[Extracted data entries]

-- -- --

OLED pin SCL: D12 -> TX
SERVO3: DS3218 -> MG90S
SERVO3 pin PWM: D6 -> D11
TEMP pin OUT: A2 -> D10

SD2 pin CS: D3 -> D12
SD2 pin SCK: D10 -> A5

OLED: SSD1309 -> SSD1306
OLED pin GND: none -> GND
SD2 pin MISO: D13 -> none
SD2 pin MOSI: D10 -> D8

-- -- --

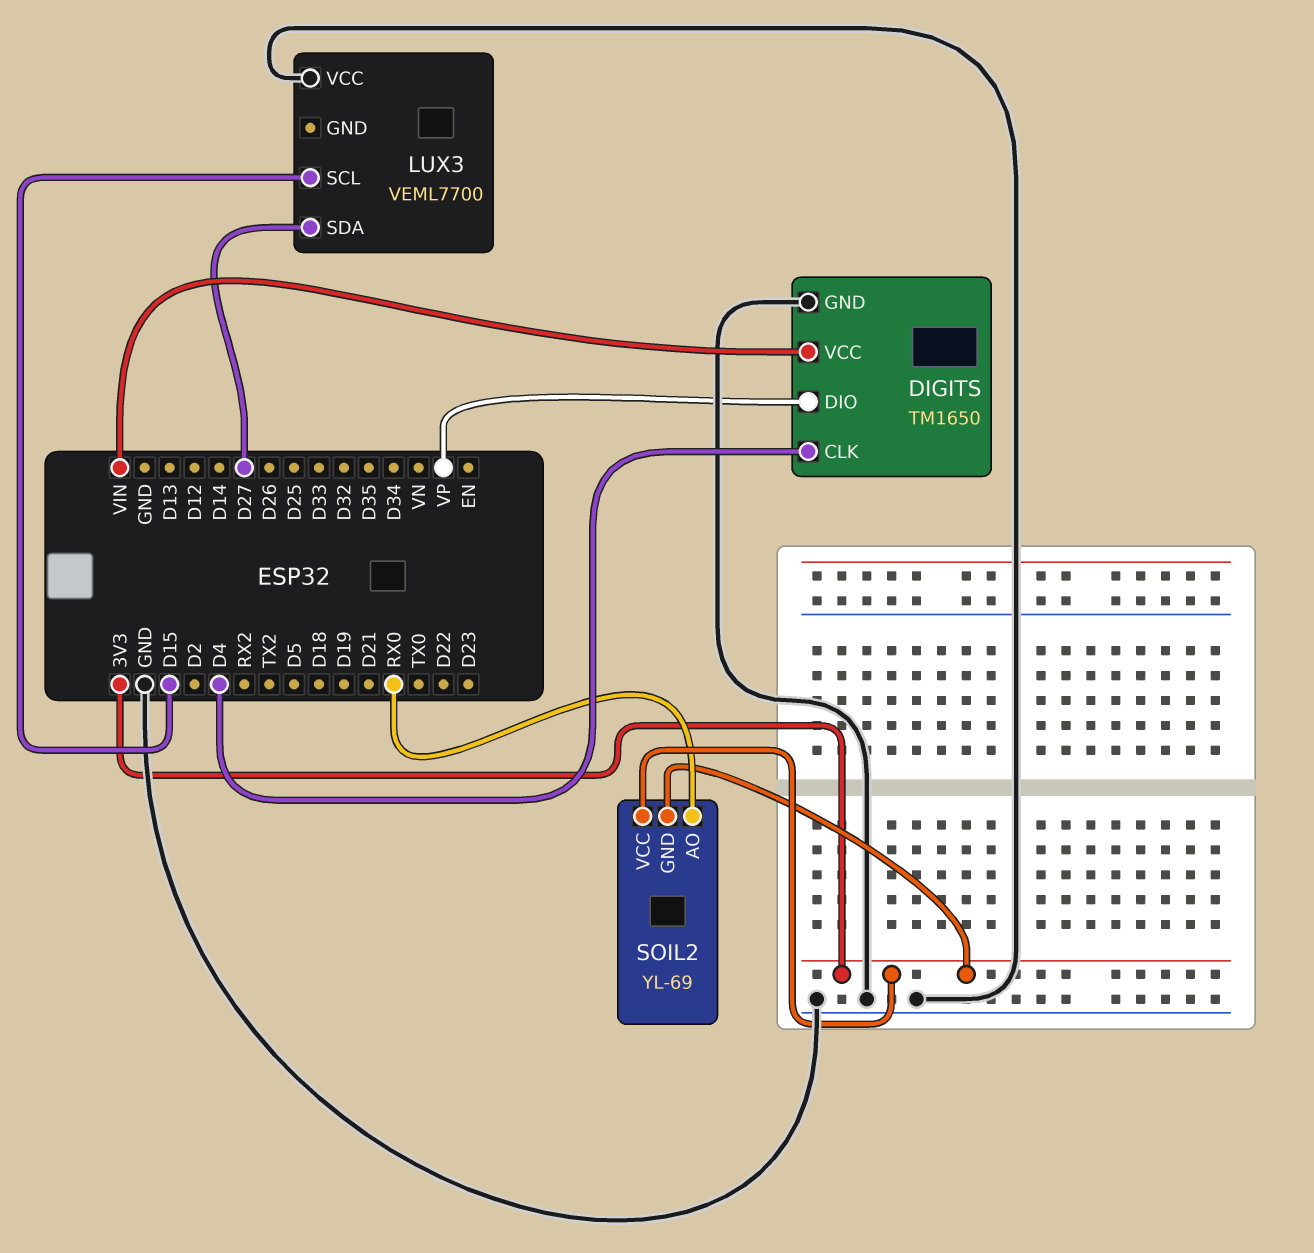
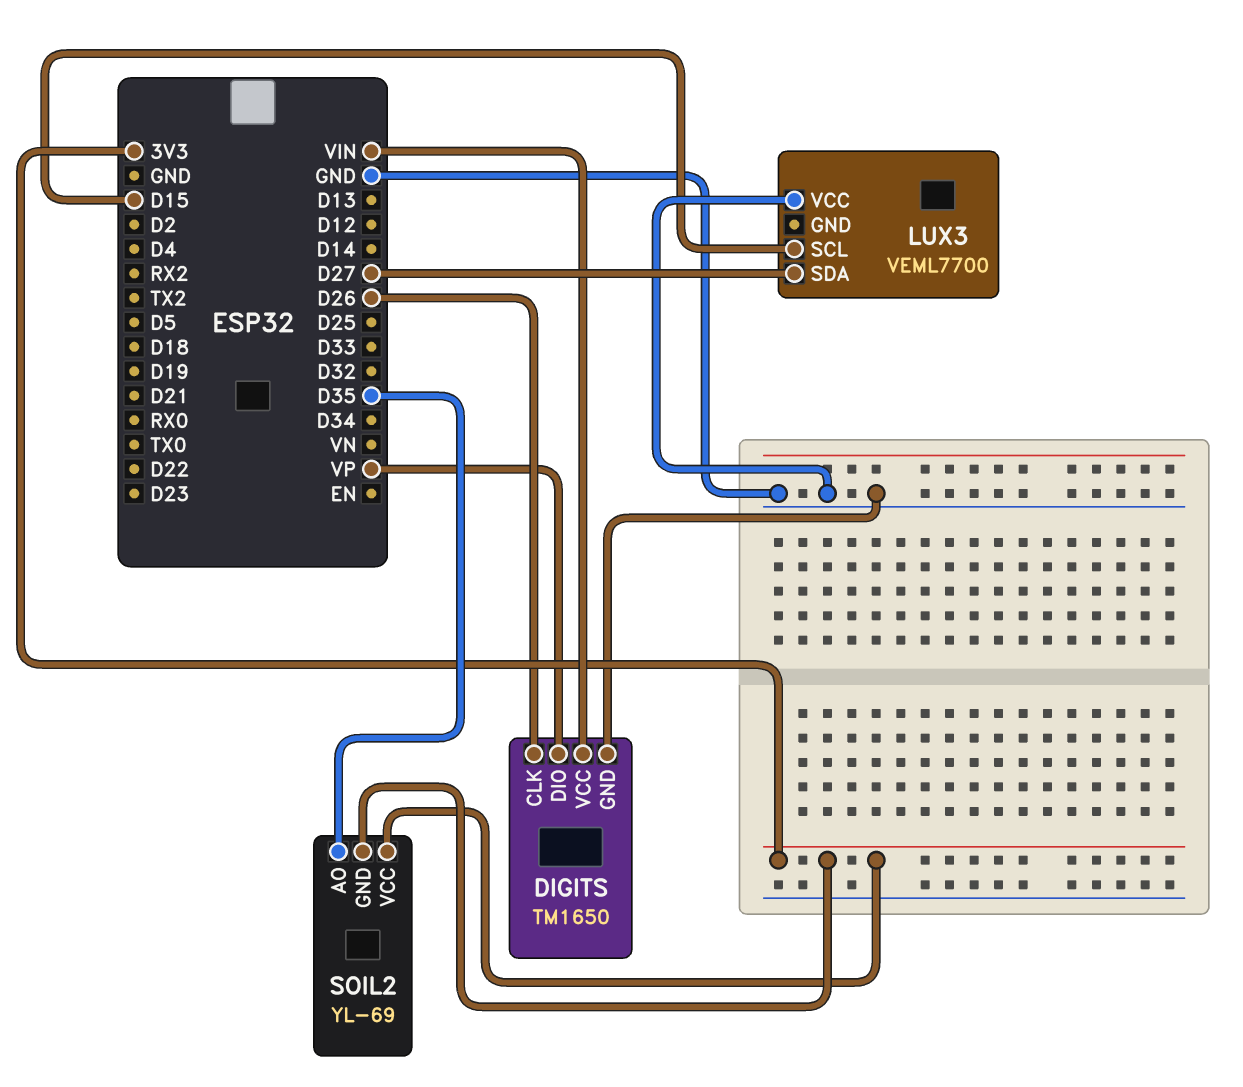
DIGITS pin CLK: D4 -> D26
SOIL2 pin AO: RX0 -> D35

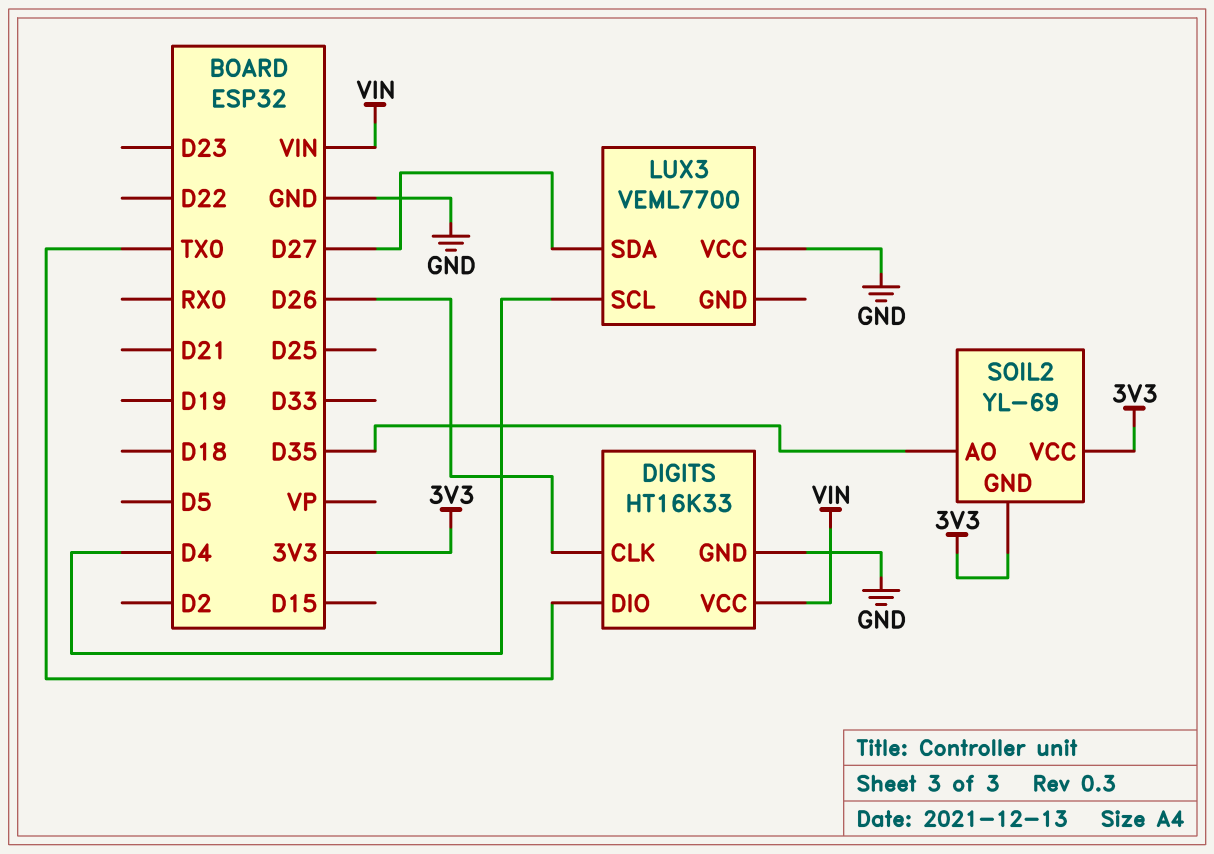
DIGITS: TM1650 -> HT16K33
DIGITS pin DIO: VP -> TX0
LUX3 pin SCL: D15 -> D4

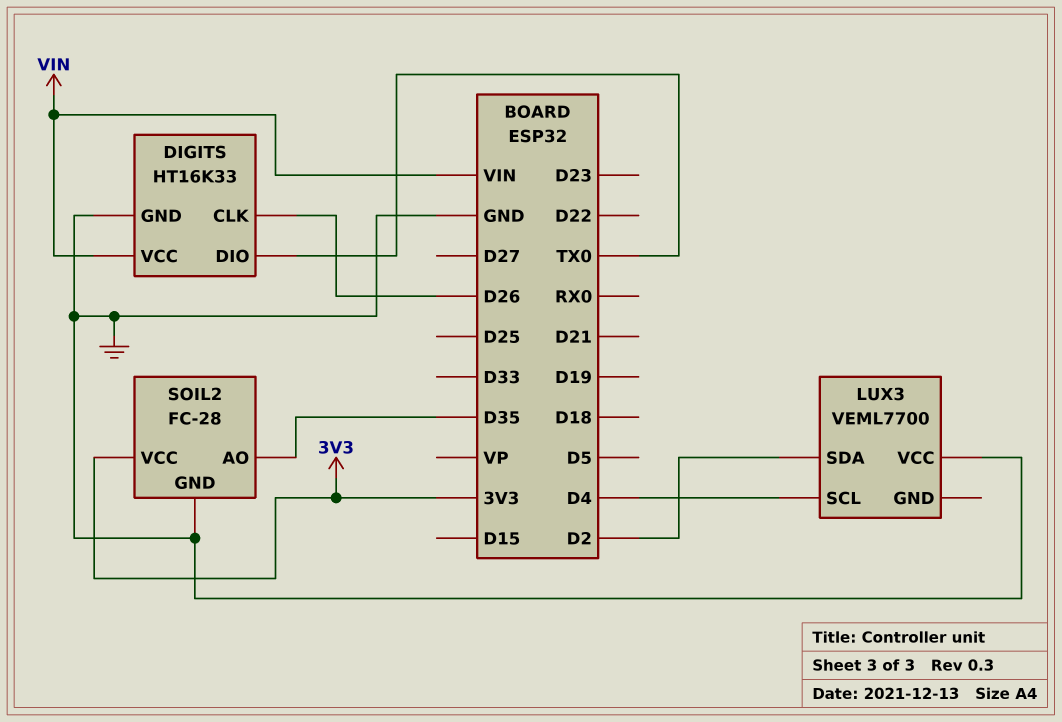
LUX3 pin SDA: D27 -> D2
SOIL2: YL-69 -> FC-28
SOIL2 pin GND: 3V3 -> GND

-- -- --

→ Exercise aim
Look above for the line holding "OLED pin SCL: D12 -> TX" and the line holding "SD2 pin MOSI: D10 -> D8", then output exactly those two lines and every line between them, nothing more.

→ Result
OLED pin SCL: D12 -> TX
SERVO3: DS3218 -> MG90S
SERVO3 pin PWM: D6 -> D11
TEMP pin OUT: A2 -> D10

SD2 pin CS: D3 -> D12
SD2 pin SCK: D10 -> A5

OLED: SSD1309 -> SSD1306
OLED pin GND: none -> GND
SD2 pin MISO: D13 -> none
SD2 pin MOSI: D10 -> D8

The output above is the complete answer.